*Activity:* Your reply must hold the lines from the one containing "RGB2 pin R: TX2 -> D12" to the end of the entries, copied exactly, with pictures excluded.

*Supplied data:*

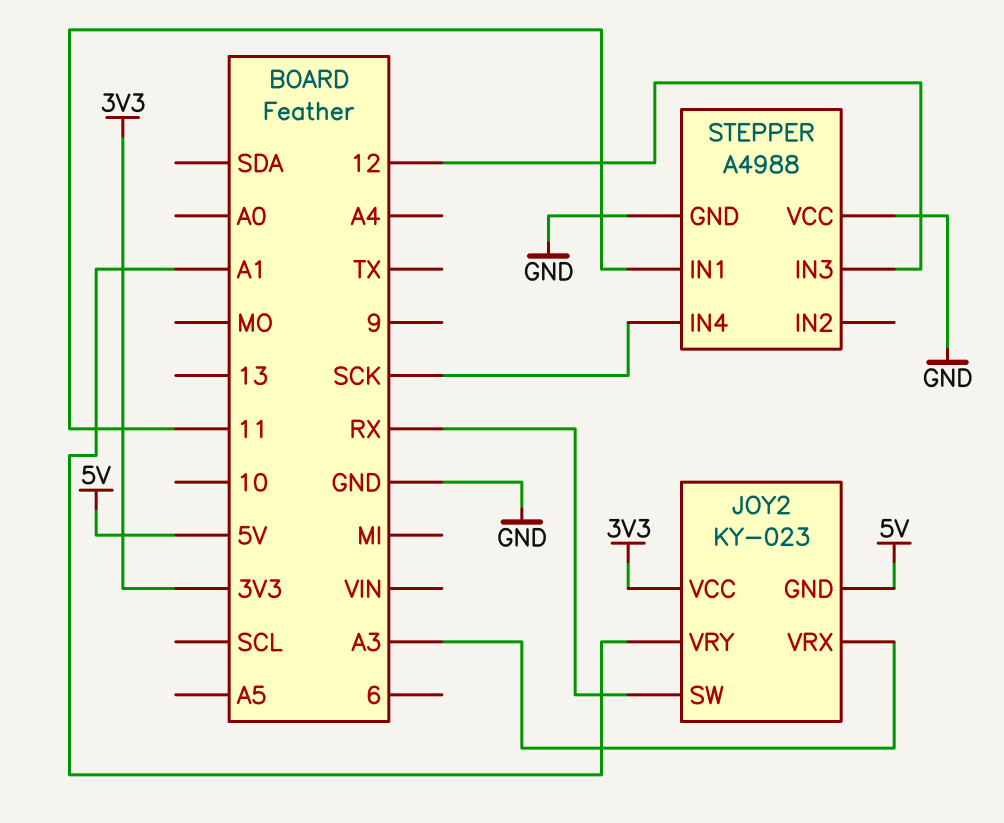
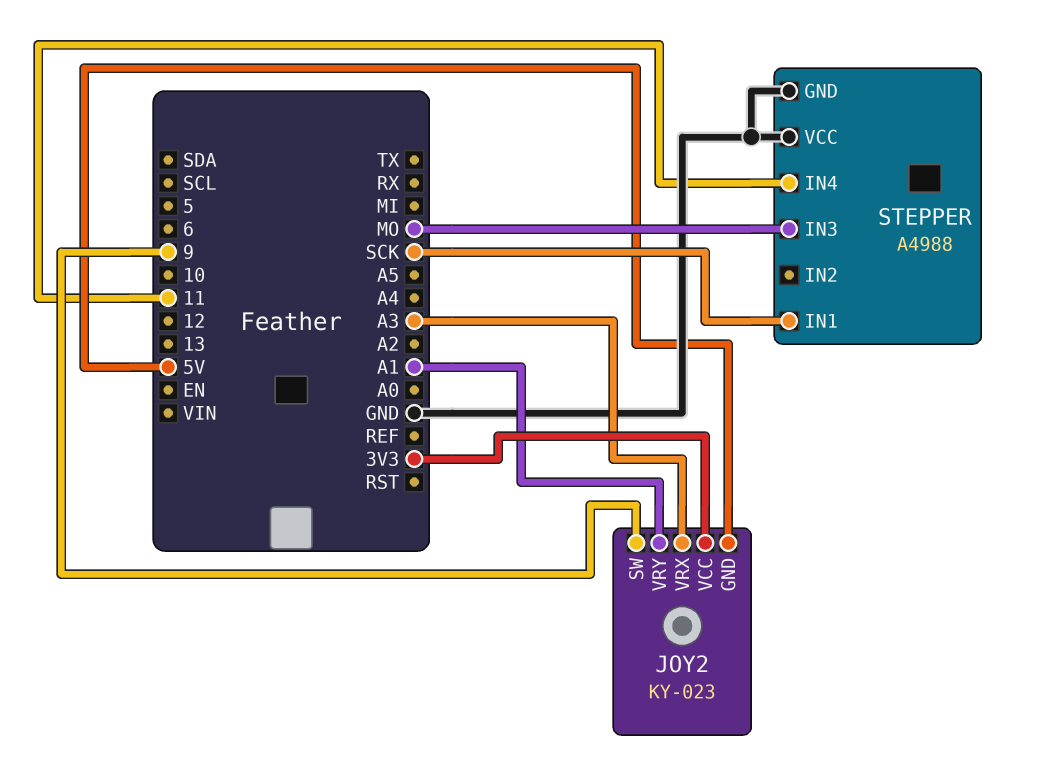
JOY2 pin SW: RX -> 9
STEPPER pin IN1: 11 -> SCK
STEPPER pin IN3: 12 -> MO
STEPPER pin IN4: SCK -> 11

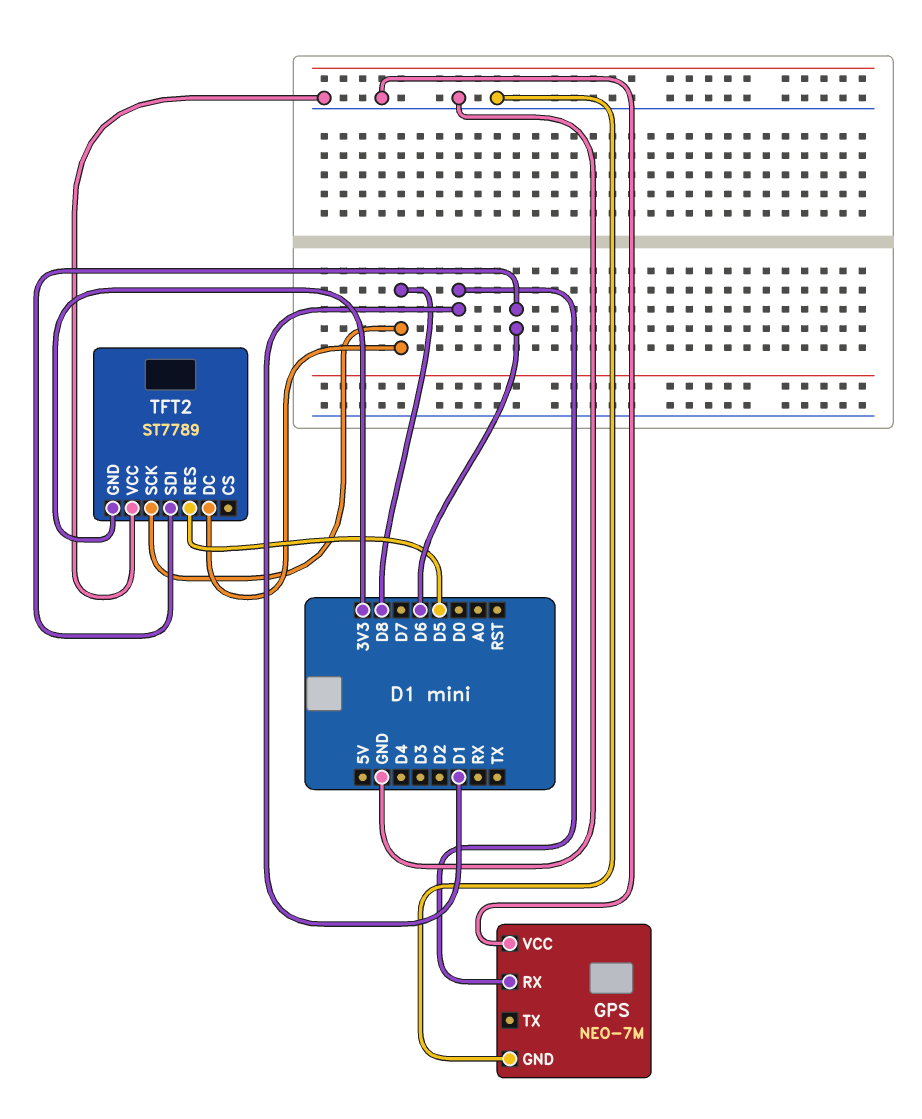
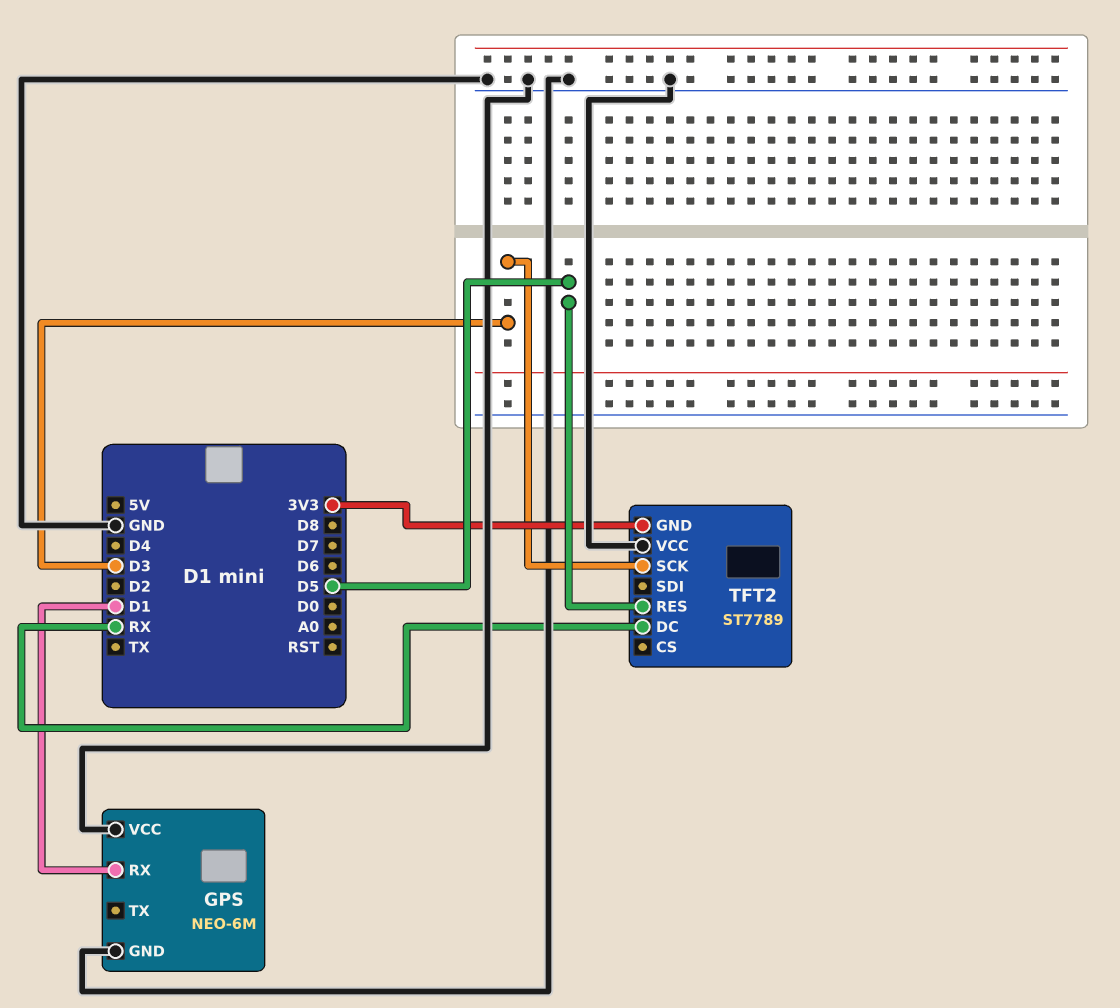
GPS: NEO-7M -> NEO-6M
TFT2 pin DC: D8 -> RX
TFT2 pin SCK: D8 -> D3
TFT2 pin SDI: D6 -> none

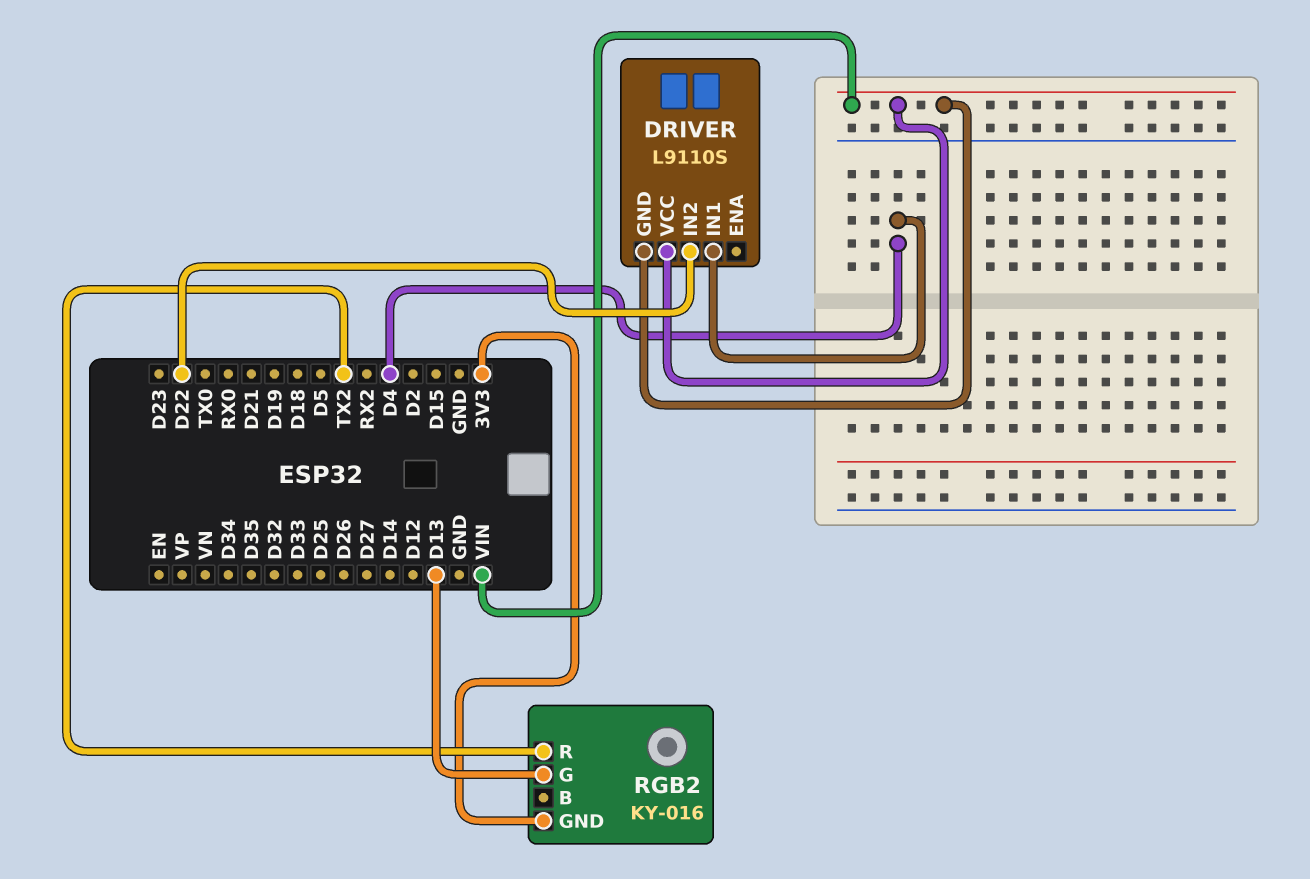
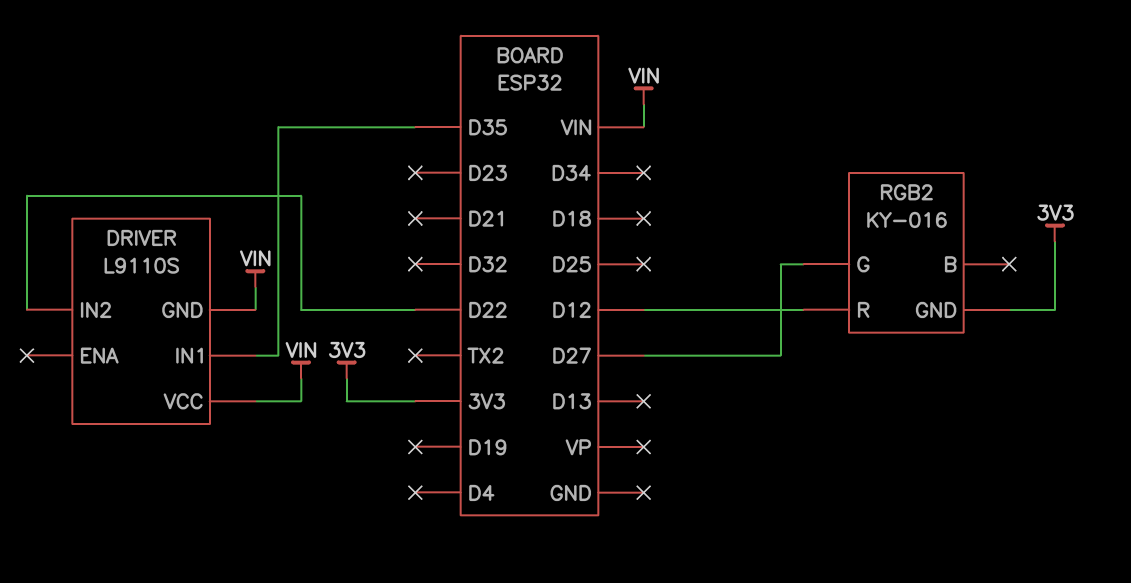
DRIVER pin IN1: D4 -> D35
RGB2 pin G: D13 -> D27
RGB2 pin R: TX2 -> D12

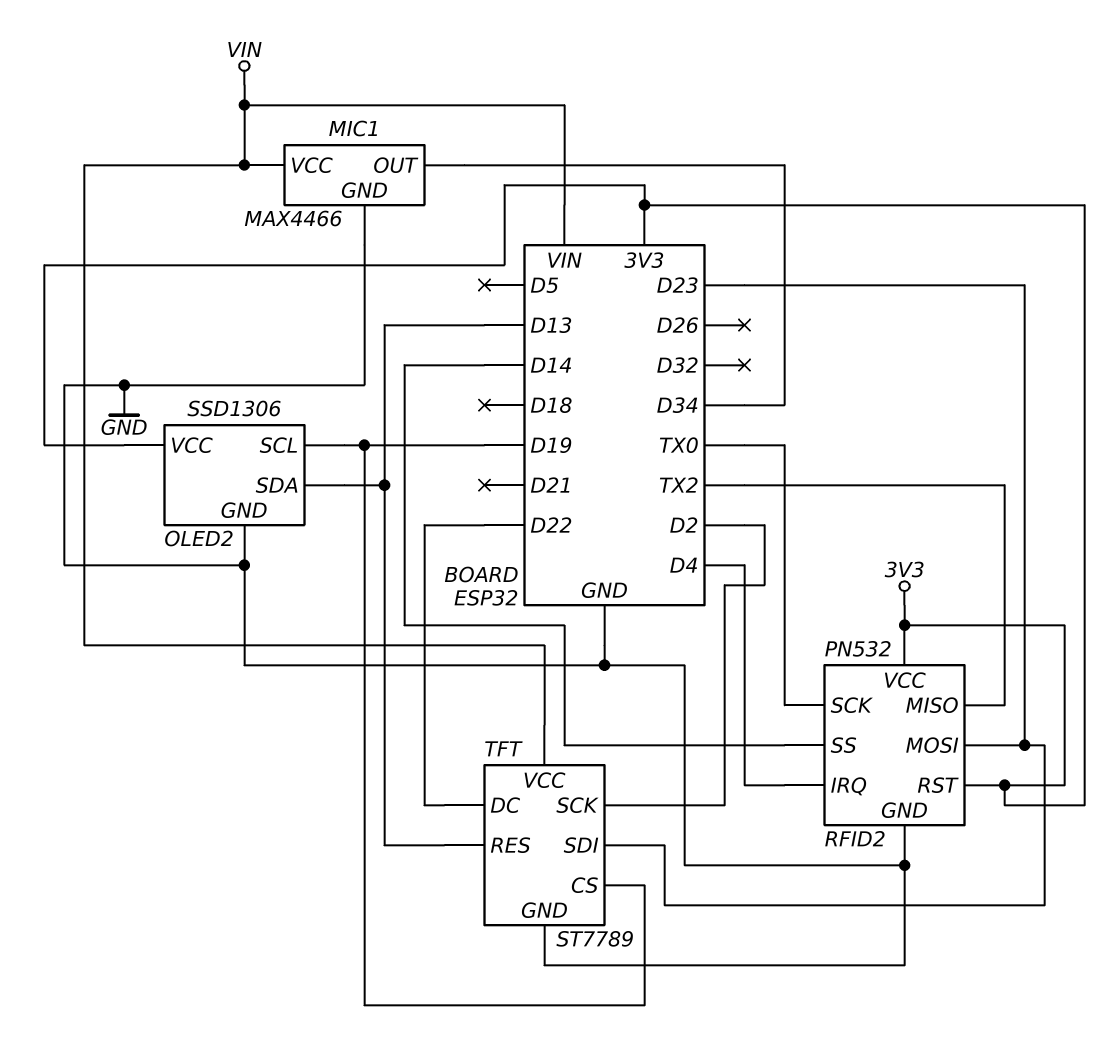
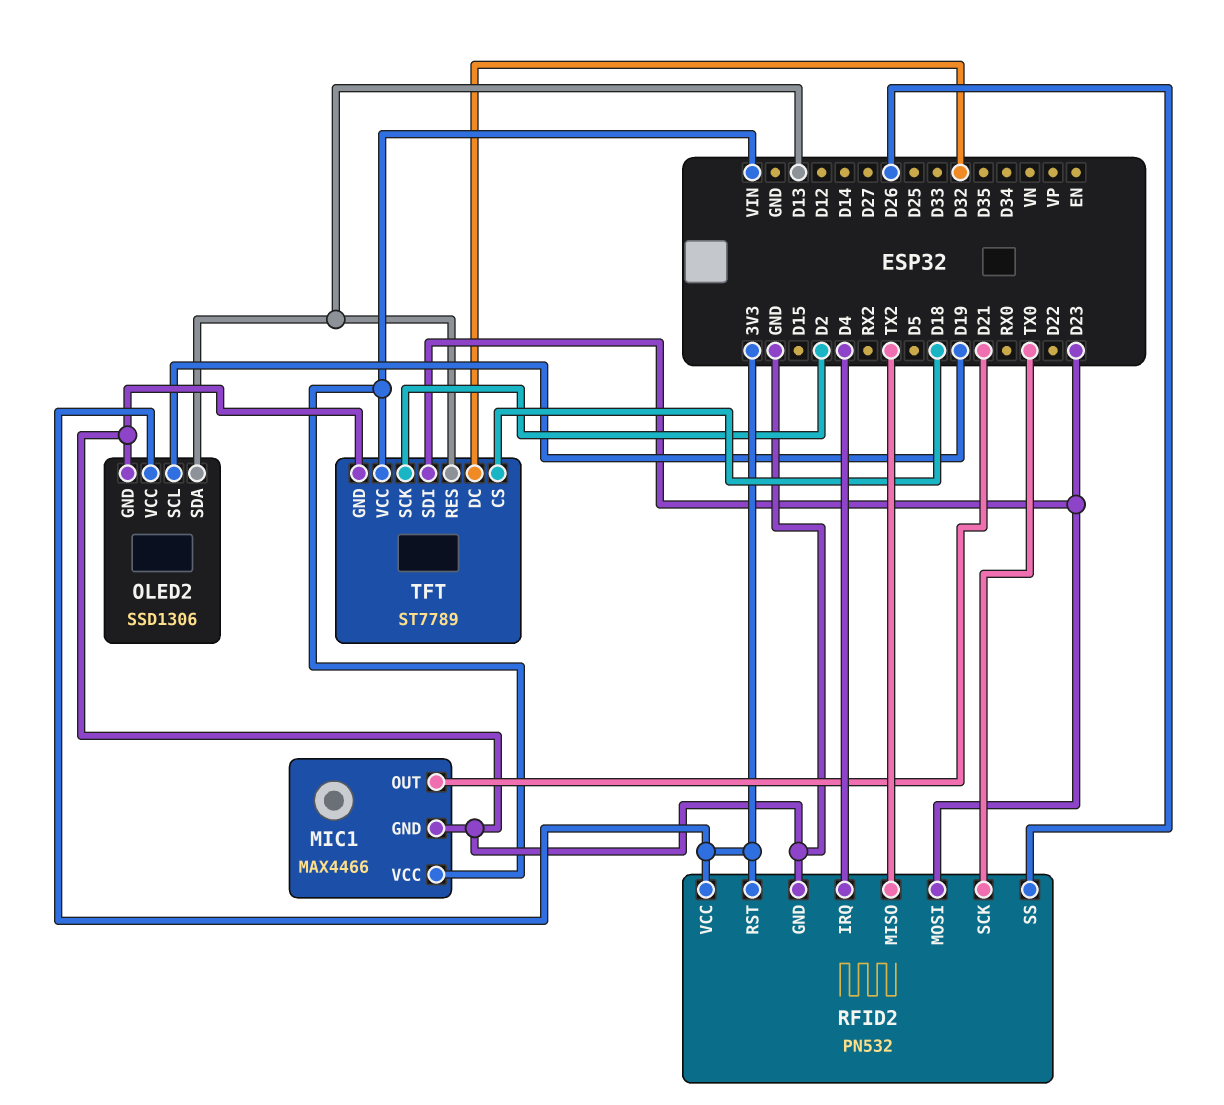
MIC1 pin OUT: D34 -> D21
RFID2 pin SS: D14 -> D26
TFT pin CS: D19 -> D18
TFT pin DC: D22 -> D32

*Task output:*
RGB2 pin R: TX2 -> D12

MIC1 pin OUT: D34 -> D21
RFID2 pin SS: D14 -> D26
TFT pin CS: D19 -> D18
TFT pin DC: D22 -> D32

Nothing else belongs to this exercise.